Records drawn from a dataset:

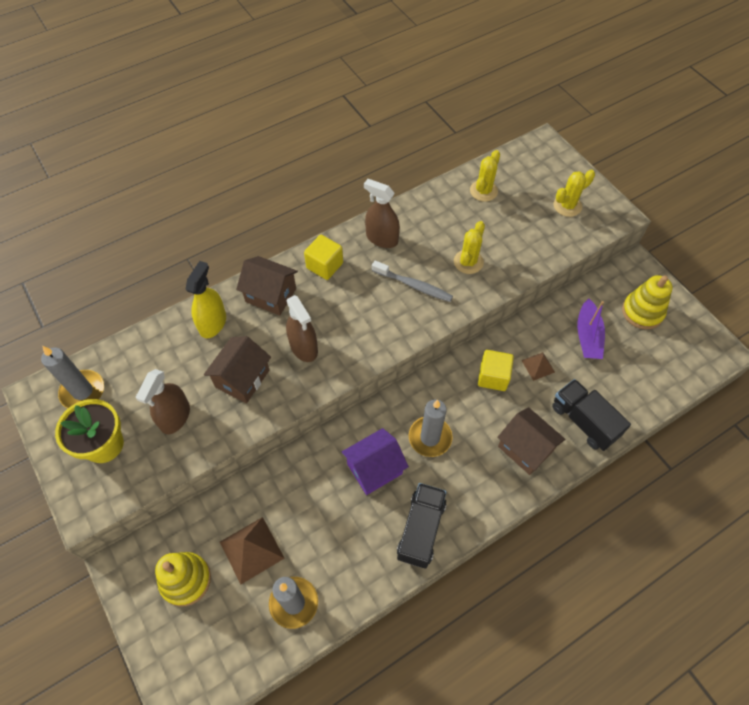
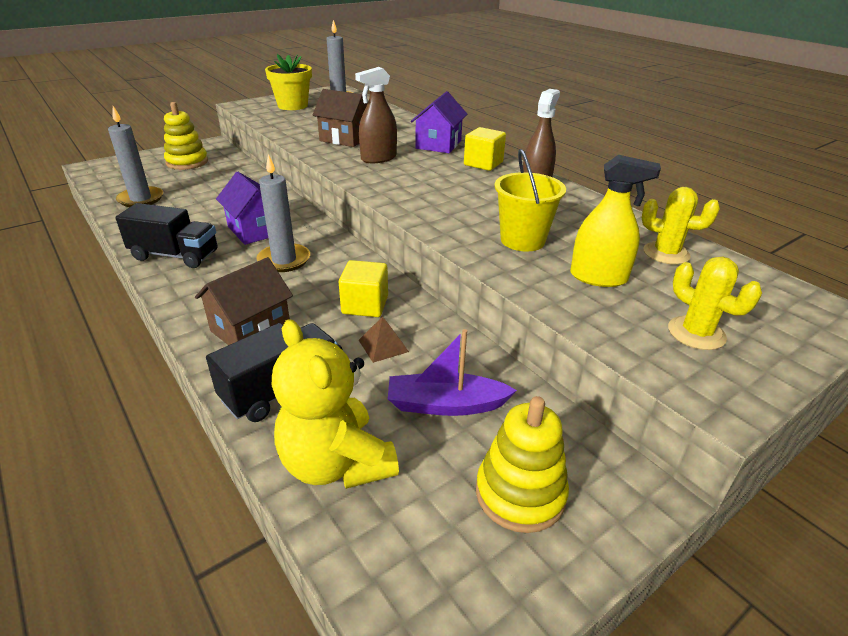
camera: 85 degrees right, 25 degrees down
(175, 417) = (311, 121): brown spray bottle -> none
(213, 323) = (403, 127): yellow spray bottle -> yellow spray bottle (598, 277)
(251, 549) = (199, 182): brown pyramid -> none
(271, 295) = (438, 144): brown house -> purple house
(414, 285) = (470, 206): grey toothbrush -> none
(468, 262) = (522, 240): yellow cactus -> yellow bucket
(635, 389) = (336, 463): none -> yellow teddy bear

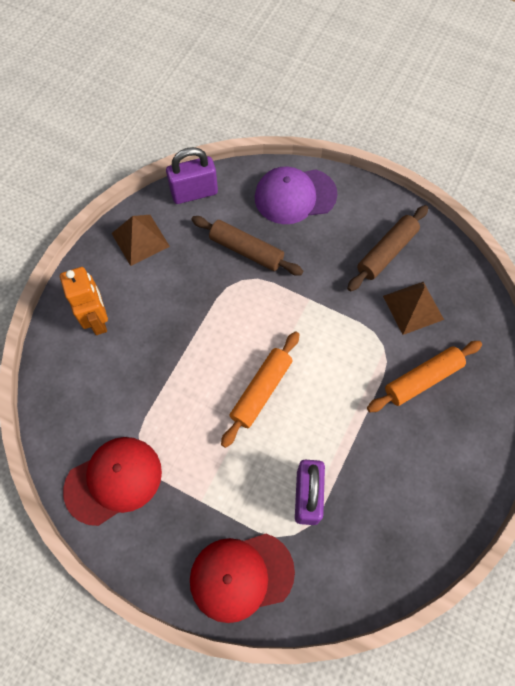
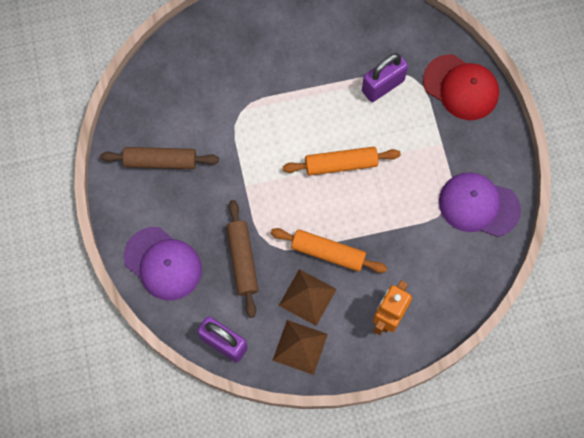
camera: 130 degrees left, 5 degrees up
(113, 480) = (478, 205): red cap -> purple cap
(413, 307) = (193, 113): brown pyramid -> brown pyramid (307, 297)
(422, 379) = (244, 72): orange rolling pin -> orange rolling pin (328, 252)

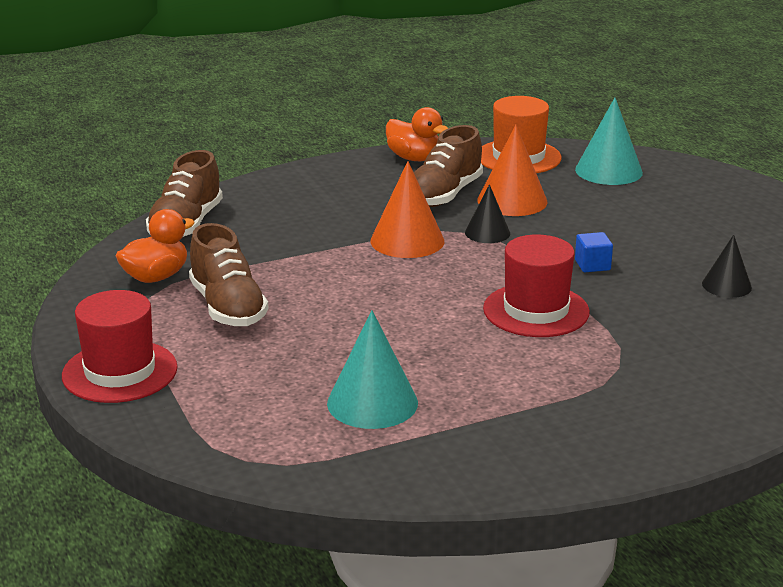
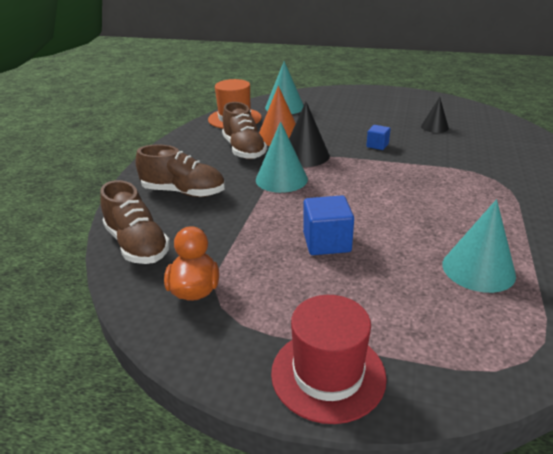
camera: 50 degrees left, 5 degrees up
(228, 307) = (284, 275): brown shoe -> brown shoe (183, 192)
(312, 308) = (326, 242): none -> blue cube
(407, 241) = (281, 179): orange cone -> turquoise cone
(415, 158) = (187, 141): orange duck -> none
(487, 233) = (305, 155): black cone -> black cone, size x1.62
(536, 310) = (410, 176): red hat -> none

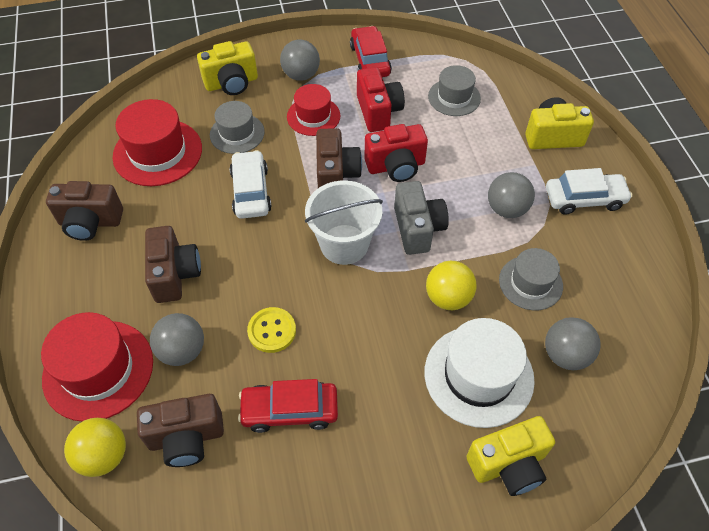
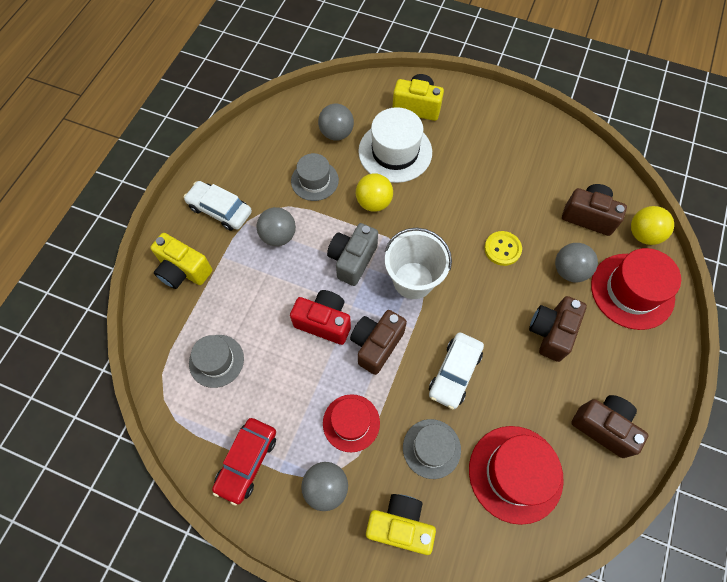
camera: 145 degrees left, 10 degrees up
(290, 410) = (518, 196): red car -> none
(378, 112) = (292, 389): red camera -> none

== Task ==
Output all the entries exactly, minus any pictures.

== Response area ==
camera: 85 degrees right, 25 degrees down
(175, 417) = (311, 121): brown spray bottle -> none
(213, 323) = (403, 127): yellow spray bottle -> yellow spray bottle (598, 277)
(251, 549) = (199, 182): brown pyramid -> none
(271, 295) = (438, 144): brown house -> purple house
(414, 285) = (470, 206): grey toothbrush -> none
(468, 262) = (522, 240): yellow cactus -> yellow bucket
(635, 389) = (336, 463): none -> yellow teddy bear

camera: 130 degrees left, 5 degrees up
(113, 480) = (478, 205): red cap -> purple cap
(413, 307) = (193, 113): brown pyramid -> brown pyramid (307, 297)
(422, 379) = (244, 72): orange rolling pin -> orange rolling pin (328, 252)

camera: 50 degrees left, 5 degrees up
(228, 307) = (284, 275): brown shoe -> brown shoe (183, 192)
(312, 308) = (326, 242): none -> blue cube
(407, 241) = (281, 179): orange cone -> turquoise cone
(415, 158) = (187, 141): orange duck -> none
(487, 233) = (305, 155): black cone -> black cone, size x1.62
(536, 310) = (410, 176): red hat -> none

camera: 145 degrees left, 10 degrees up
(290, 410) = (518, 196): red car -> none
(378, 112) = (292, 389): red camera -> none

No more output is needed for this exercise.